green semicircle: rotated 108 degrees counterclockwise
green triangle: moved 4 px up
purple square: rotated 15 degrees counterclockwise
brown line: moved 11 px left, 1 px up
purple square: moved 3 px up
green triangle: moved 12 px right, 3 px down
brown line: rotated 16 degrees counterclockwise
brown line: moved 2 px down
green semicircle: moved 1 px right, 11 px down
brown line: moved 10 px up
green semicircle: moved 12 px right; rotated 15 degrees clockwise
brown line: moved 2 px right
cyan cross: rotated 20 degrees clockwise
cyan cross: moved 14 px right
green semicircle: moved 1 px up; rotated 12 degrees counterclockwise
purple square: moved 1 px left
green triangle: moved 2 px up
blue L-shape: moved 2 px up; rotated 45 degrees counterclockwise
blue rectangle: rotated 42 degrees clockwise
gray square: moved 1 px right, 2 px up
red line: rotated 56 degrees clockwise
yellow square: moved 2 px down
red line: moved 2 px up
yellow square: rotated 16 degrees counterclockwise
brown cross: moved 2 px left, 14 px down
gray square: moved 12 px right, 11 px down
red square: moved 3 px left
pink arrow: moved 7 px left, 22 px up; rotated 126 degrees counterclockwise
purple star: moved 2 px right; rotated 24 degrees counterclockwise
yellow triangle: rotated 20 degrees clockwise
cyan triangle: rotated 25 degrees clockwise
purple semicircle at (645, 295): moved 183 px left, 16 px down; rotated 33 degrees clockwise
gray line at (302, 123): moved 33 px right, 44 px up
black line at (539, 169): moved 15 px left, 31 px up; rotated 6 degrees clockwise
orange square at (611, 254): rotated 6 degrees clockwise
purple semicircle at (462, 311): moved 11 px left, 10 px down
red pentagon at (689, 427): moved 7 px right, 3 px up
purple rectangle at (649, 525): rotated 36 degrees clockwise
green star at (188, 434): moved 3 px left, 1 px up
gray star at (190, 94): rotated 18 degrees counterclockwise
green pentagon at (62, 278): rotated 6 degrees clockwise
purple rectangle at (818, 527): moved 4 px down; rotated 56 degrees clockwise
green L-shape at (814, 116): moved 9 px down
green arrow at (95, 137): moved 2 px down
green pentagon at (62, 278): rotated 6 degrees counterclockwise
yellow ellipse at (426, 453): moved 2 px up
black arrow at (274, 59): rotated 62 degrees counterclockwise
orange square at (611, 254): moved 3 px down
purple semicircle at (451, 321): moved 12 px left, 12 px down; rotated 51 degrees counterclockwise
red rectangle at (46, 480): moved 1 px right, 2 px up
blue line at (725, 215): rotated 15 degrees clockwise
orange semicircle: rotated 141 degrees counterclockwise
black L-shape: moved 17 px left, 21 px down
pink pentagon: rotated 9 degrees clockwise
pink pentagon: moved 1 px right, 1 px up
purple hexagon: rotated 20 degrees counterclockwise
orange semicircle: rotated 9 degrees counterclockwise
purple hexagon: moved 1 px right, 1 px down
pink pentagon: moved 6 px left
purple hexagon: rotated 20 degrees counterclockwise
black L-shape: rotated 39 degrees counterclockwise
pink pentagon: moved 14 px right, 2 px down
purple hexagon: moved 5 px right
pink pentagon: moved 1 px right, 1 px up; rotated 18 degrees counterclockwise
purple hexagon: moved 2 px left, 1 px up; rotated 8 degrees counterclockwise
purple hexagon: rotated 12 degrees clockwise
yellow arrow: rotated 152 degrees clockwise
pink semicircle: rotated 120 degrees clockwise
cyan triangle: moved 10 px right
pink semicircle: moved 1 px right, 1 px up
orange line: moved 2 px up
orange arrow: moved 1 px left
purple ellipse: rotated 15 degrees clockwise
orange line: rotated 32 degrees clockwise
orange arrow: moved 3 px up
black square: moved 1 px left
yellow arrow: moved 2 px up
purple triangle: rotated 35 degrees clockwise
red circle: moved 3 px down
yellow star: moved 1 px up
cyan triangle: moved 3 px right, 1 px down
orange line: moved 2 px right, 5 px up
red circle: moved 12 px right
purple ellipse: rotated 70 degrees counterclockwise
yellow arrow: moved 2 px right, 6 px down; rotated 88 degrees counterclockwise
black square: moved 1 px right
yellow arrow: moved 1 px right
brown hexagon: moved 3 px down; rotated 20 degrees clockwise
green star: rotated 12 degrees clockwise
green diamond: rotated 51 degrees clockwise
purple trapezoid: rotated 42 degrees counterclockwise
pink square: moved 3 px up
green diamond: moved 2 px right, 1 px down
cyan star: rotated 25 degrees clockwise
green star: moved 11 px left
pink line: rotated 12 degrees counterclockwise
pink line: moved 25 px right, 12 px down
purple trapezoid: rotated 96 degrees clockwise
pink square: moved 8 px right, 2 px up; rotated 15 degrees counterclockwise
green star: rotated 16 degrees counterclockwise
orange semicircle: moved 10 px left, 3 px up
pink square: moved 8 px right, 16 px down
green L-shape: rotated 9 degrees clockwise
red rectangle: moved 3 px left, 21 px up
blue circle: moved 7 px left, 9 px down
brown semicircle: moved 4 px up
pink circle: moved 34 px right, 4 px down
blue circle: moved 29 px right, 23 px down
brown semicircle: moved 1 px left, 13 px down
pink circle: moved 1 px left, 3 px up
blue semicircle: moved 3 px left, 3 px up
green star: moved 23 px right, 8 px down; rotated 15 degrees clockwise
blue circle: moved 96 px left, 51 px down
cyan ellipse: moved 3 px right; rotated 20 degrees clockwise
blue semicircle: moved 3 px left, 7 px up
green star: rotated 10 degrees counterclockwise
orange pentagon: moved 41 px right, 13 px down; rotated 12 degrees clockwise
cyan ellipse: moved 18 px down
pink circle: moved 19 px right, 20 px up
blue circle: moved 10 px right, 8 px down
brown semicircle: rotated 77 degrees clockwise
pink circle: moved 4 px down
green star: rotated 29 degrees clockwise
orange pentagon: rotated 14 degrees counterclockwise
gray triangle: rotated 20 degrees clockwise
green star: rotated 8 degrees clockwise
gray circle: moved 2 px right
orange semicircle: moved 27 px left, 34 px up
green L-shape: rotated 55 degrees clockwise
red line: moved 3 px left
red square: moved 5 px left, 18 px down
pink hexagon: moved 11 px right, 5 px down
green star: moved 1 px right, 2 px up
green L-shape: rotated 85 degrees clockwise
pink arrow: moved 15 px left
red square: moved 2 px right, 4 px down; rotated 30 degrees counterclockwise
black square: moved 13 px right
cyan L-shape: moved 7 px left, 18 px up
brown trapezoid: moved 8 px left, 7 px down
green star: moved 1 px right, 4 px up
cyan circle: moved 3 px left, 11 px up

+ + + + + + +

Stated exercise
Render every line of the listing above as a Markdown table with the columns "Row" and "Line", numbering the rows and leaving out blank lines.

Answer to the task
| Row | Line |
|---|---|
| 1 | green semicircle: rotated 108 degrees counterclockwise |
| 2 | green triangle: moved 4 px up |
| 3 | purple square: rotated 15 degrees counterclockwise |
| 4 | brown line: moved 11 px left, 1 px up |
| 5 | purple square: moved 3 px up |
| 6 | green triangle: moved 12 px right, 3 px down |
| 7 | brown line: rotated 16 degrees counterclockwise |
| 8 | brown line: moved 2 px down |
| 9 | green semicircle: moved 1 px right, 11 px down |
| 10 | brown line: moved 10 px up |
| 11 | green semicircle: moved 12 px right; rotated 15 degrees clockwise |
| 12 | brown line: moved 2 px right |
| 13 | cyan cross: rotated 20 degrees clockwise |
| 14 | cyan cross: moved 14 px right |
| 15 | green semicircle: moved 1 px up; rotated 12 degrees counterclockwise |
| 16 | purple square: moved 1 px left |
| 17 | green triangle: moved 2 px up |
| 18 | blue L-shape: moved 2 px up; rotated 45 degrees counterclockwise |
| 19 | blue rectangle: rotated 42 degrees clockwise |
| 20 | gray square: moved 1 px right, 2 px up |
| 21 | red line: rotated 56 degrees clockwise |
| 22 | yellow square: moved 2 px down |
| 23 | red line: moved 2 px up |
| 24 | yellow square: rotated 16 degrees counterclockwise |
| 25 | brown cross: moved 2 px left, 14 px down |
| 26 | gray square: moved 12 px right, 11 px down |
| 27 | red square: moved 3 px left |
| 28 | pink arrow: moved 7 px left, 22 px up; rotated 126 degrees counterclockwise |
| 29 | purple star: moved 2 px right; rotated 24 degrees counterclockwise |
| 30 | yellow triangle: rotated 20 degrees clockwise |
| 31 | cyan triangle: rotated 25 degrees clockwise |
| 32 | purple semicircle at (645, 295): moved 183 px left, 16 px down; rotated 33 degrees clockwise |
| 33 | gray line at (302, 123): moved 33 px right, 44 px up |
| 34 | black line at (539, 169): moved 15 px left, 31 px up; rotated 6 degrees clockwise |
| 35 | orange square at (611, 254): rotated 6 degrees clockwise |
| 36 | purple semicircle at (462, 311): moved 11 px left, 10 px down |
| 37 | red pentagon at (689, 427): moved 7 px right, 3 px up |
| 38 | purple rectangle at (649, 525): rotated 36 degrees clockwise |
| 39 | green star at (188, 434): moved 3 px left, 1 px up |
| 40 | gray star at (190, 94): rotated 18 degrees counterclockwise |
| 41 | green pentagon at (62, 278): rotated 6 degrees clockwise |
| 42 | purple rectangle at (818, 527): moved 4 px down; rotated 56 degrees clockwise |
| 43 | green L-shape at (814, 116): moved 9 px down |
| 44 | green arrow at (95, 137): moved 2 px down |
| 45 | green pentagon at (62, 278): rotated 6 degrees counterclockwise |
| 46 | yellow ellipse at (426, 453): moved 2 px up |
| 47 | black arrow at (274, 59): rotated 62 degrees counterclockwise |
| 48 | orange square at (611, 254): moved 3 px down |
| 49 | purple semicircle at (451, 321): moved 12 px left, 12 px down; rotated 51 degrees counterclockwise |
| 50 | red rectangle at (46, 480): moved 1 px right, 2 px up |
| 51 | blue line at (725, 215): rotated 15 degrees clockwise |
| 52 | orange semicircle: rotated 141 degrees counterclockwise |
| 53 | black L-shape: moved 17 px left, 21 px down |
| 54 | pink pentagon: rotated 9 degrees clockwise |
| 55 | pink pentagon: moved 1 px right, 1 px up |
| 56 | purple hexagon: rotated 20 degrees counterclockwise |
| 57 | orange semicircle: rotated 9 degrees counterclockwise |
| 58 | purple hexagon: moved 1 px right, 1 px down |
| 59 | pink pentagon: moved 6 px left |
| 60 | purple hexagon: rotated 20 degrees counterclockwise |
| 61 | black L-shape: rotated 39 degrees counterclockwise |
| 62 | pink pentagon: moved 14 px right, 2 px down |
| 63 | purple hexagon: moved 5 px right |
| 64 | pink pentagon: moved 1 px right, 1 px up; rotated 18 degrees counterclockwise |
| 65 | purple hexagon: moved 2 px left, 1 px up; rotated 8 degrees counterclockwise |
| 66 | purple hexagon: rotated 12 degrees clockwise |
| 67 | yellow arrow: rotated 152 degrees clockwise |
| 68 | pink semicircle: rotated 120 degrees clockwise |
| 69 | cyan triangle: moved 10 px right |
| 70 | pink semicircle: moved 1 px right, 1 px up |
| 71 | orange line: moved 2 px up |
| 72 | orange arrow: moved 1 px left |
| 73 | purple ellipse: rotated 15 degrees clockwise |
| 74 | orange line: rotated 32 degrees clockwise |
| 75 | orange arrow: moved 3 px up |
| 76 | black square: moved 1 px left |
| 77 | yellow arrow: moved 2 px up |
| 78 | purple triangle: rotated 35 degrees clockwise |
| 79 | red circle: moved 3 px down |
| 80 | yellow star: moved 1 px up |
| 81 | cyan triangle: moved 3 px right, 1 px down |
| 82 | orange line: moved 2 px right, 5 px up |
| 83 | red circle: moved 12 px right |
| 84 | purple ellipse: rotated 70 degrees counterclockwise |
| 85 | yellow arrow: moved 2 px right, 6 px down; rotated 88 degrees counterclockwise |
| 86 | black square: moved 1 px right |
| 87 | yellow arrow: moved 1 px right |
| 88 | brown hexagon: moved 3 px down; rotated 20 degrees clockwise |
| 89 | green star: rotated 12 degrees clockwise |
| 90 | green diamond: rotated 51 degrees clockwise |
| 91 | purple trapezoid: rotated 42 degrees counterclockwise |
| 92 | pink square: moved 3 px up |
| 93 | green diamond: moved 2 px right, 1 px down |
| 94 | cyan star: rotated 25 degrees clockwise |
| 95 | green star: moved 11 px left |
| 96 | pink line: rotated 12 degrees counterclockwise |
| 97 | pink line: moved 25 px right, 12 px down |
| 98 | purple trapezoid: rotated 96 degrees clockwise |
| 99 | pink square: moved 8 px right, 2 px up; rotated 15 degrees counterclockwise |
| 100 | green star: rotated 16 degrees counterclockwise |
| 101 | orange semicircle: moved 10 px left, 3 px up |
| 102 | pink square: moved 8 px right, 16 px down |
| 103 | green L-shape: rotated 9 degrees clockwise |
| 104 | red rectangle: moved 3 px left, 21 px up |
| 105 | blue circle: moved 7 px left, 9 px down |
| 106 | brown semicircle: moved 4 px up |
| 107 | pink circle: moved 34 px right, 4 px down |
| 108 | blue circle: moved 29 px right, 23 px down |
| 109 | brown semicircle: moved 1 px left, 13 px down |
| 110 | pink circle: moved 1 px left, 3 px up |
| 111 | blue semicircle: moved 3 px left, 3 px up |
| 112 | green star: moved 23 px right, 8 px down; rotated 15 degrees clockwise |
| 113 | blue circle: moved 96 px left, 51 px down |
| 114 | cyan ellipse: moved 3 px right; rotated 20 degrees clockwise |
| 115 | blue semicircle: moved 3 px left, 7 px up |
| 116 | green star: rotated 10 degrees counterclockwise |
| 117 | orange pentagon: moved 41 px right, 13 px down; rotated 12 degrees clockwise |
| 118 | cyan ellipse: moved 18 px down |
| 119 | pink circle: moved 19 px right, 20 px up |
| 120 | blue circle: moved 10 px right, 8 px down |
| 121 | brown semicircle: rotated 77 degrees clockwise |
| 122 | pink circle: moved 4 px down |
| 123 | green star: rotated 29 degrees clockwise |
| 124 | orange pentagon: rotated 14 degrees counterclockwise |
| 125 | gray triangle: rotated 20 degrees clockwise |
| 126 | green star: rotated 8 degrees clockwise |
| 127 | gray circle: moved 2 px right |
| 128 | orange semicircle: moved 27 px left, 34 px up |
| 129 | green L-shape: rotated 55 degrees clockwise |
| 130 | red line: moved 3 px left |
| 131 | red square: moved 5 px left, 18 px down |
| 132 | pink hexagon: moved 11 px right, 5 px down |
| 133 | green star: moved 1 px right, 2 px up |
| 134 | green L-shape: rotated 85 degrees clockwise |
| 135 | pink arrow: moved 15 px left |
| 136 | red square: moved 2 px right, 4 px down; rotated 30 degrees counterclockwise |
| 137 | black square: moved 13 px right |
| 138 | cyan L-shape: moved 7 px left, 18 px up |
| 139 | brown trapezoid: moved 8 px left, 7 px down |
| 140 | green star: moved 1 px right, 4 px up |
| 141 | cyan circle: moved 3 px left, 11 px up |